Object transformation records
+===+

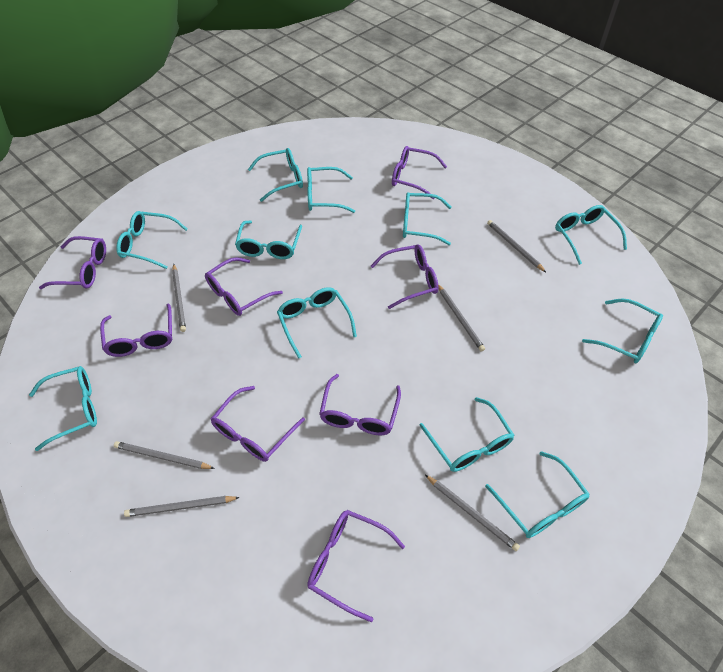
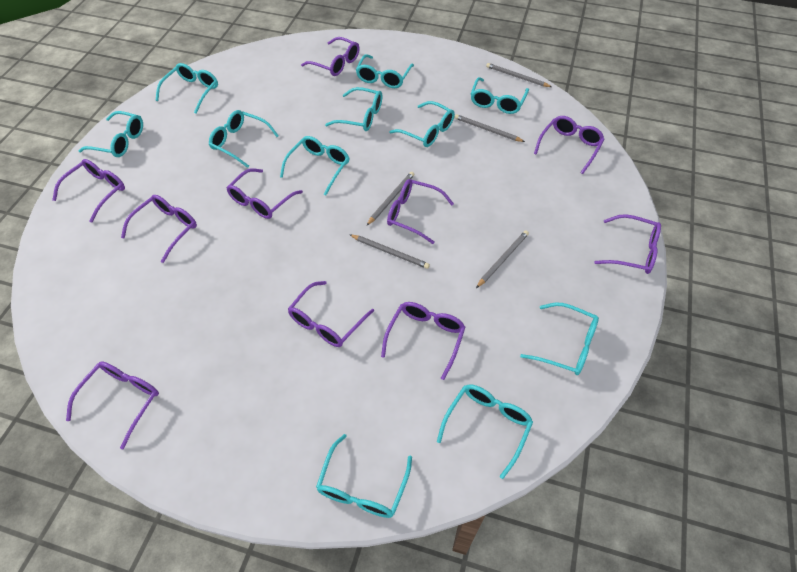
grey pencil: 6 -> 5
purple glasses: 8 -> 10

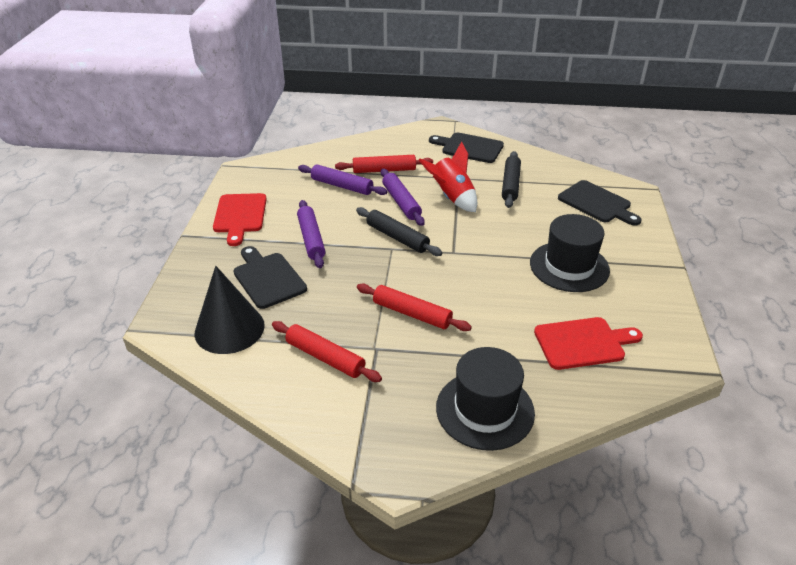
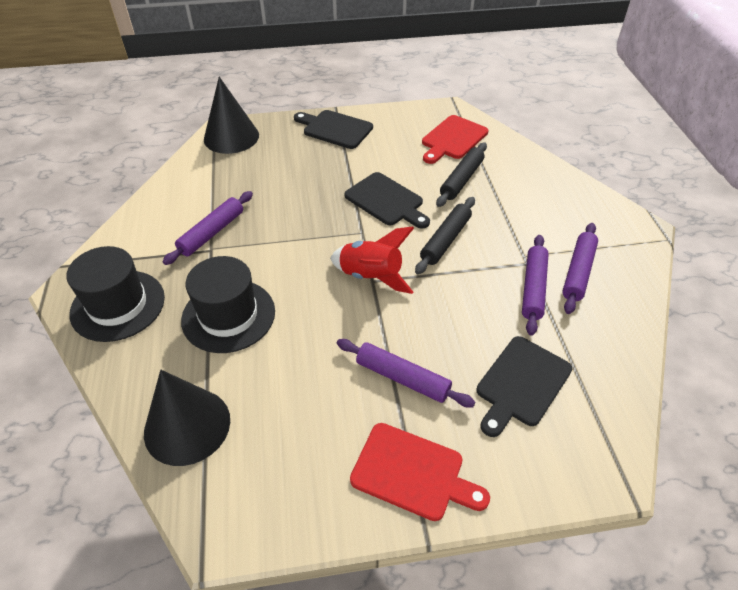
black cone: 1 -> 2
purple rolling pin: 3 -> 4
red rolling pin: 3 -> 0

+===+

ABOUT THIS TASK
All lines above that include the word "purple" should be located and copied.

EXERCISE ANSWER
purple glasses: 8 -> 10
purple rolling pin: 3 -> 4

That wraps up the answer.